The answer must be a single number: the count of lines in these records that hold "blue".

INPUT DATA:
- - - - - - -
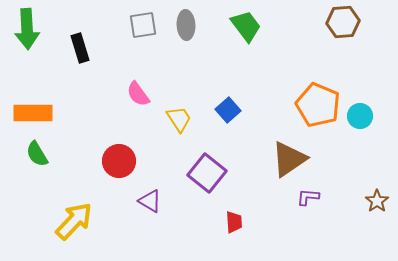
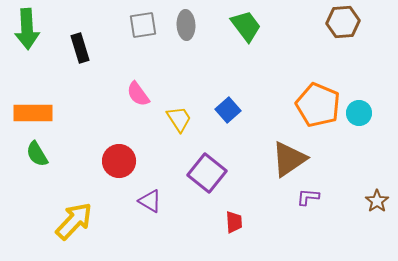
cyan circle: moved 1 px left, 3 px up
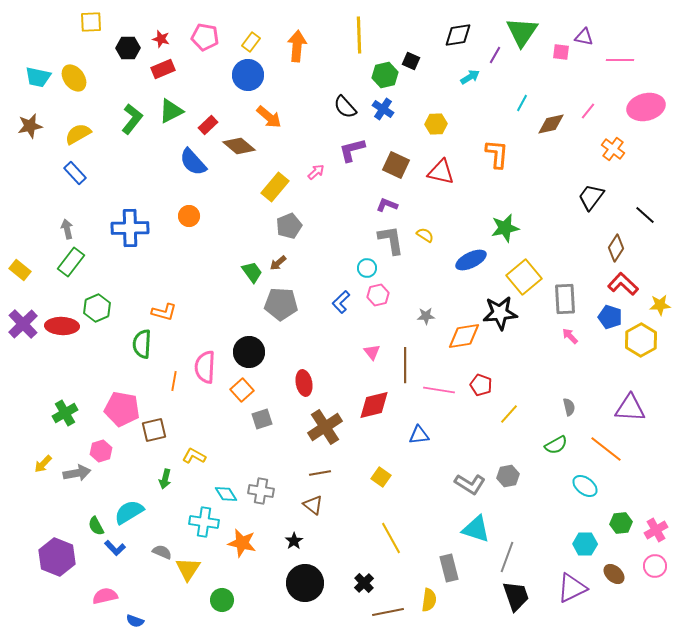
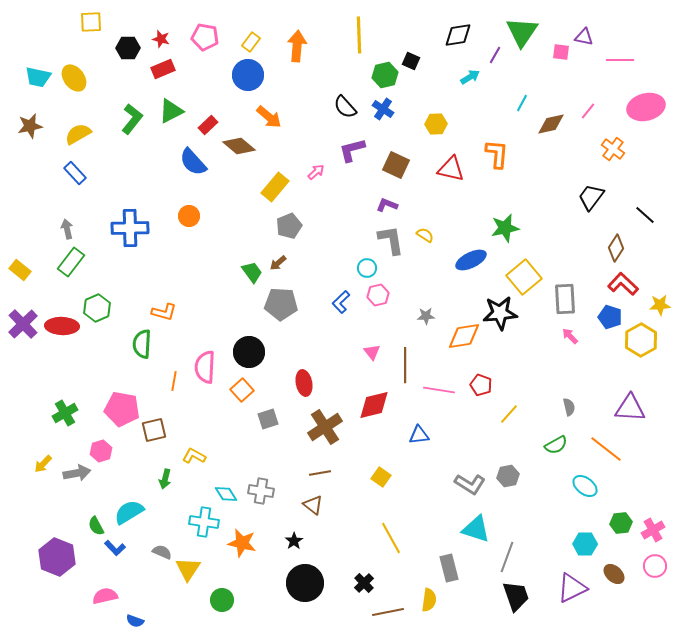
red triangle at (441, 172): moved 10 px right, 3 px up
gray square at (262, 419): moved 6 px right
pink cross at (656, 530): moved 3 px left
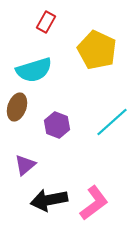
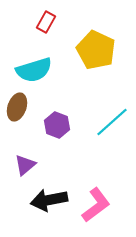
yellow pentagon: moved 1 px left
pink L-shape: moved 2 px right, 2 px down
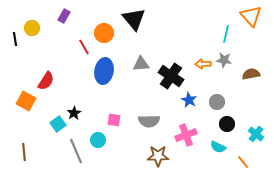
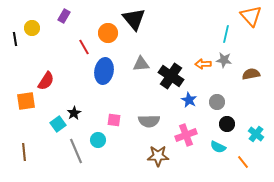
orange circle: moved 4 px right
orange square: rotated 36 degrees counterclockwise
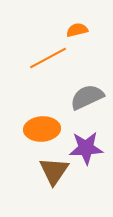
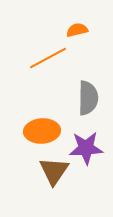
gray semicircle: moved 1 px right, 1 px down; rotated 116 degrees clockwise
orange ellipse: moved 2 px down
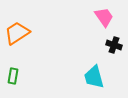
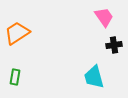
black cross: rotated 28 degrees counterclockwise
green rectangle: moved 2 px right, 1 px down
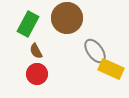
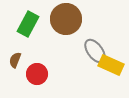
brown circle: moved 1 px left, 1 px down
brown semicircle: moved 21 px left, 9 px down; rotated 49 degrees clockwise
yellow rectangle: moved 4 px up
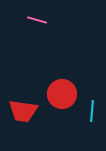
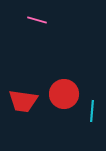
red circle: moved 2 px right
red trapezoid: moved 10 px up
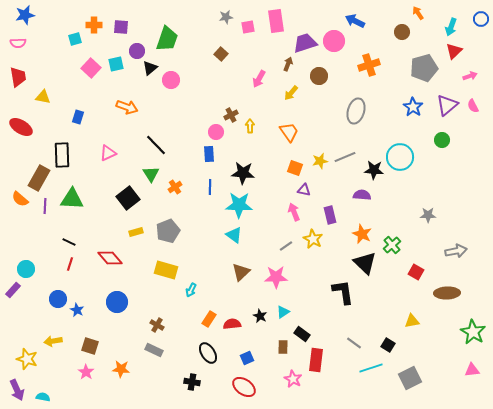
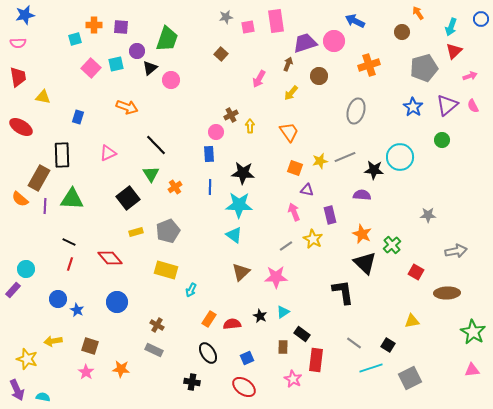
purple triangle at (304, 190): moved 3 px right
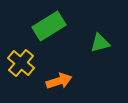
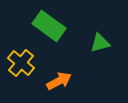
green rectangle: rotated 68 degrees clockwise
orange arrow: rotated 10 degrees counterclockwise
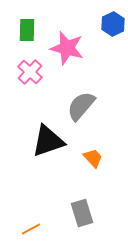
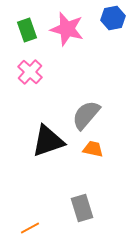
blue hexagon: moved 6 px up; rotated 15 degrees clockwise
green rectangle: rotated 20 degrees counterclockwise
pink star: moved 19 px up
gray semicircle: moved 5 px right, 9 px down
orange trapezoid: moved 9 px up; rotated 35 degrees counterclockwise
gray rectangle: moved 5 px up
orange line: moved 1 px left, 1 px up
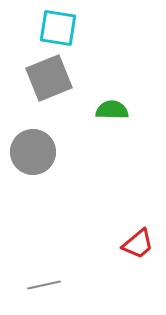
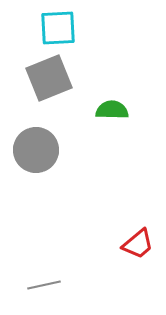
cyan square: rotated 12 degrees counterclockwise
gray circle: moved 3 px right, 2 px up
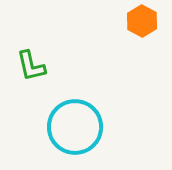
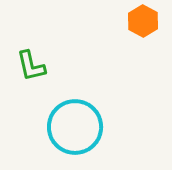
orange hexagon: moved 1 px right
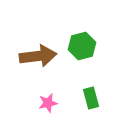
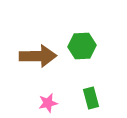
green hexagon: rotated 12 degrees clockwise
brown arrow: rotated 6 degrees clockwise
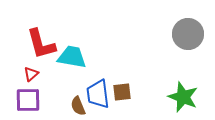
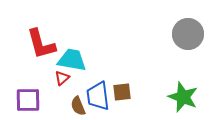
cyan trapezoid: moved 3 px down
red triangle: moved 31 px right, 4 px down
blue trapezoid: moved 2 px down
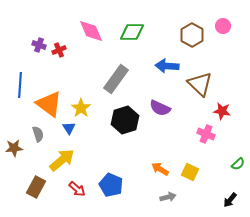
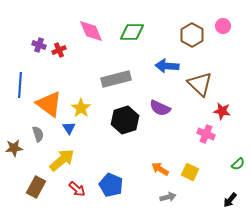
gray rectangle: rotated 40 degrees clockwise
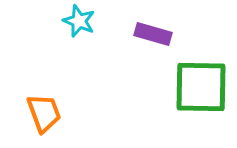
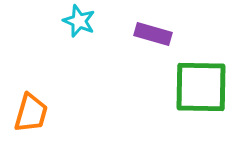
orange trapezoid: moved 13 px left; rotated 36 degrees clockwise
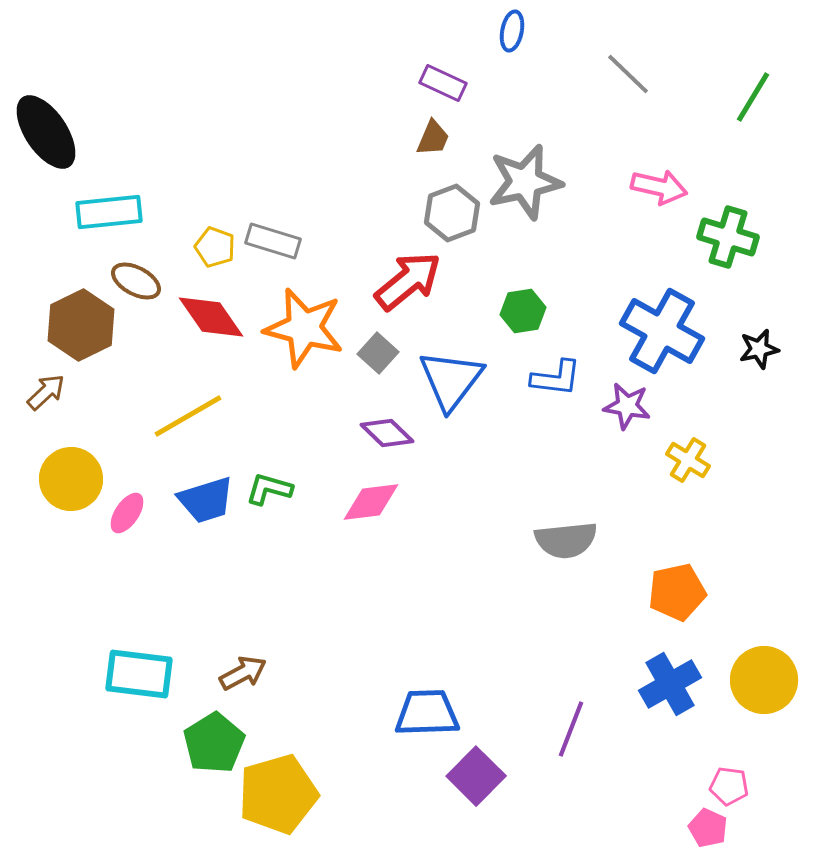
- - - - - - -
OUTPUT FOR THIS EXERCISE: 2